*Activity*. From the line with "camera: 140 degrees right, 10 degrees up" through the line with "(528, 223) = (182, 690): pink", repeat the entries verbatim, both end lines included, and add nothing.

:::

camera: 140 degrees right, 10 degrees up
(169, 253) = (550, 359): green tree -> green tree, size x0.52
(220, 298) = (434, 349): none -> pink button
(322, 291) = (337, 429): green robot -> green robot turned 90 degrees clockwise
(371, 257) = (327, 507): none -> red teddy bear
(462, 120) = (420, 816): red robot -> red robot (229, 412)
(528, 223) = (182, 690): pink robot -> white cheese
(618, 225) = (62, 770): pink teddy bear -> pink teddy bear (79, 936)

:::

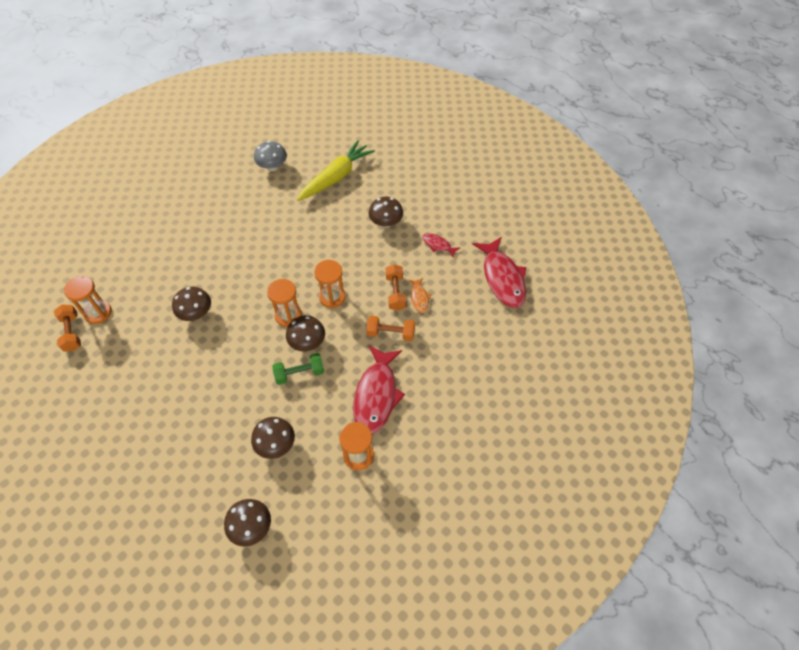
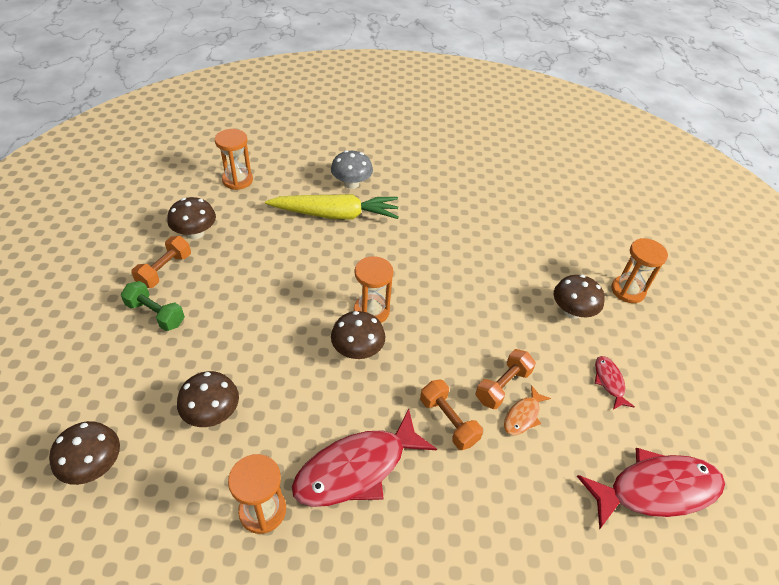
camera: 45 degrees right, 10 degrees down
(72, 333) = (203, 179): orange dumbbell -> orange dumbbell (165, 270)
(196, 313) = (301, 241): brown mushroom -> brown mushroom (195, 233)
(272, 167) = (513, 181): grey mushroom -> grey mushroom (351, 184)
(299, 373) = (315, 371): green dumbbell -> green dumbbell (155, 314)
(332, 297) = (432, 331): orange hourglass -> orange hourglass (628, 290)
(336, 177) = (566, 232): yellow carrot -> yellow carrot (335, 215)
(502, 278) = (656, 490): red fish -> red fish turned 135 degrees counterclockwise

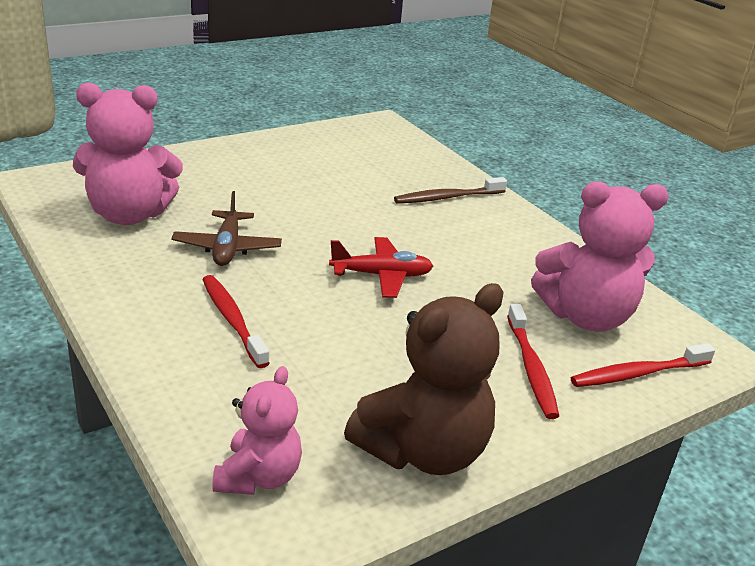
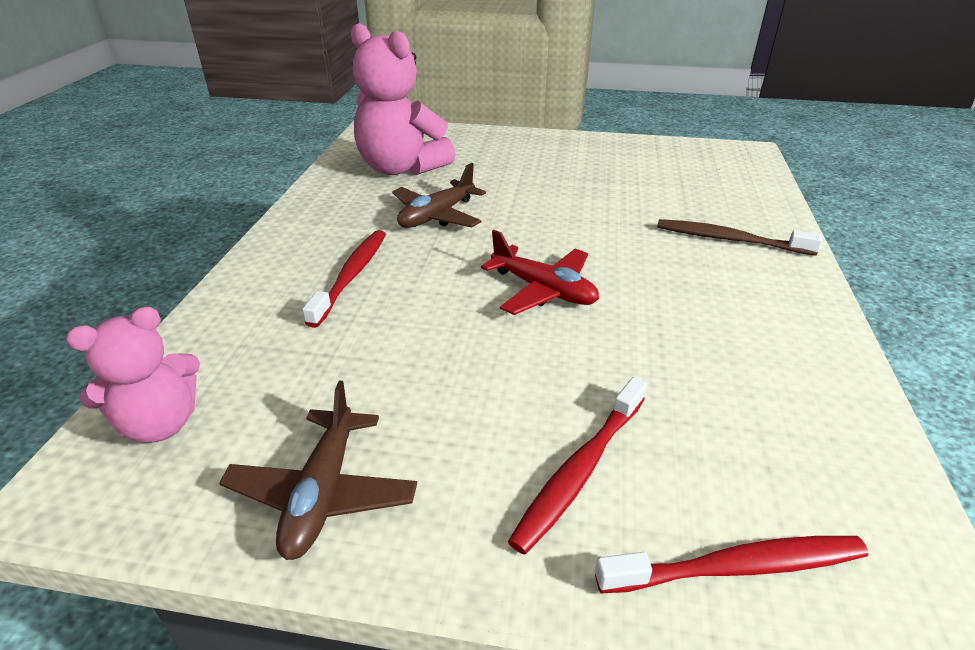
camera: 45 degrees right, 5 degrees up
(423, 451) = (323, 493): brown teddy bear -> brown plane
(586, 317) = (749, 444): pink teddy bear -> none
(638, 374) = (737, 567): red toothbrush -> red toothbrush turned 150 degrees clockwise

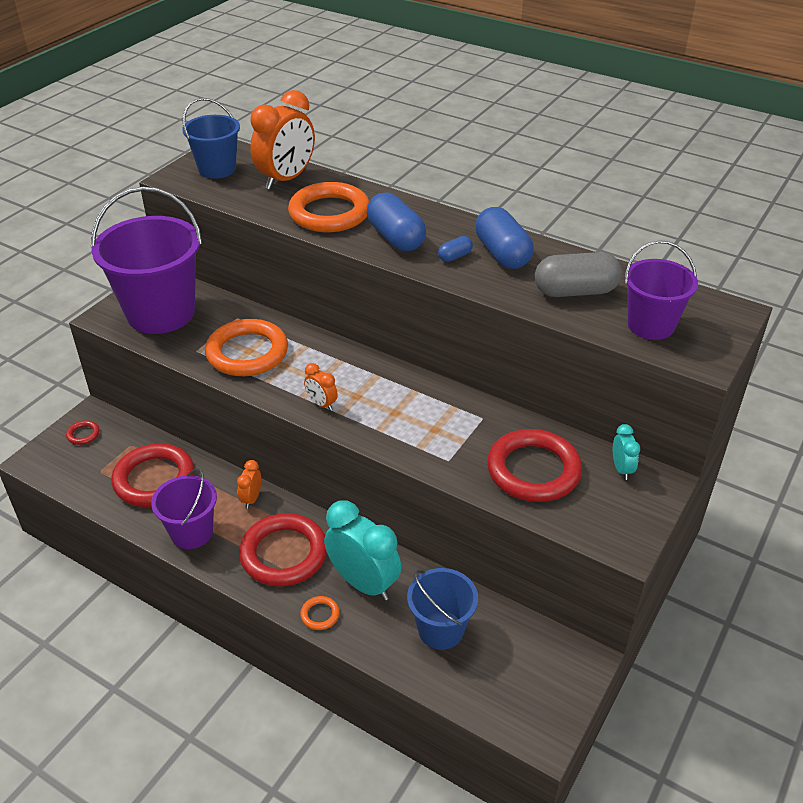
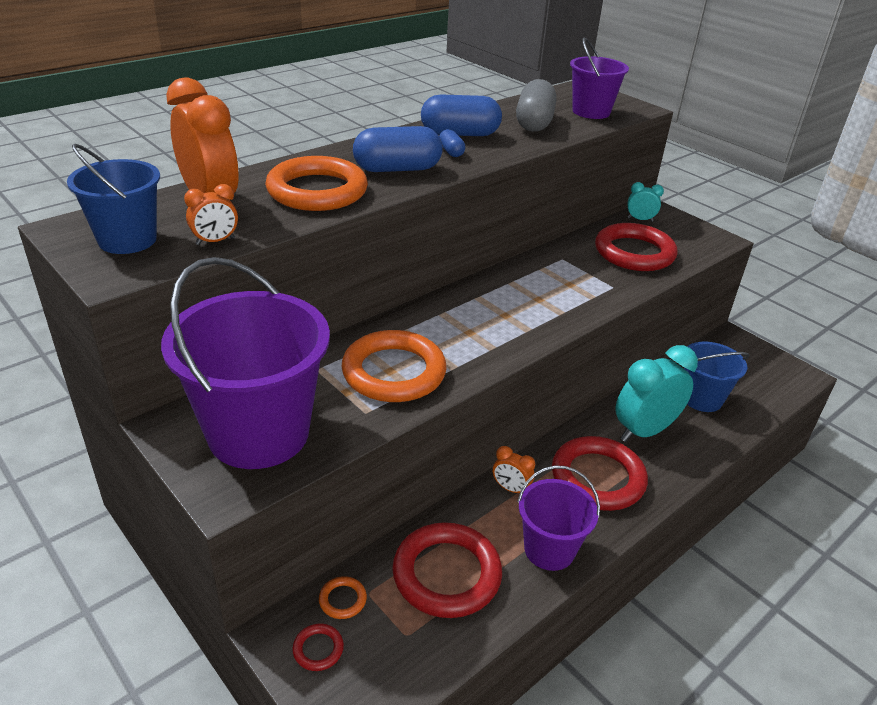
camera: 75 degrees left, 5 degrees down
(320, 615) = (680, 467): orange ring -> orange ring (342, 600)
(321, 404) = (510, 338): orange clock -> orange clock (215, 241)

:::

*The completed task*.
camera: 140 degrees right, 10 degrees up
(169, 253) = (550, 359): green tree -> green tree, size x0.52
(220, 298) = (434, 349): none -> pink button
(322, 291) = (337, 429): green robot -> green robot turned 90 degrees clockwise
(371, 257) = (327, 507): none -> red teddy bear
(462, 120) = (420, 816): red robot -> red robot (229, 412)
(528, 223) = (182, 690): pink robot -> white cheese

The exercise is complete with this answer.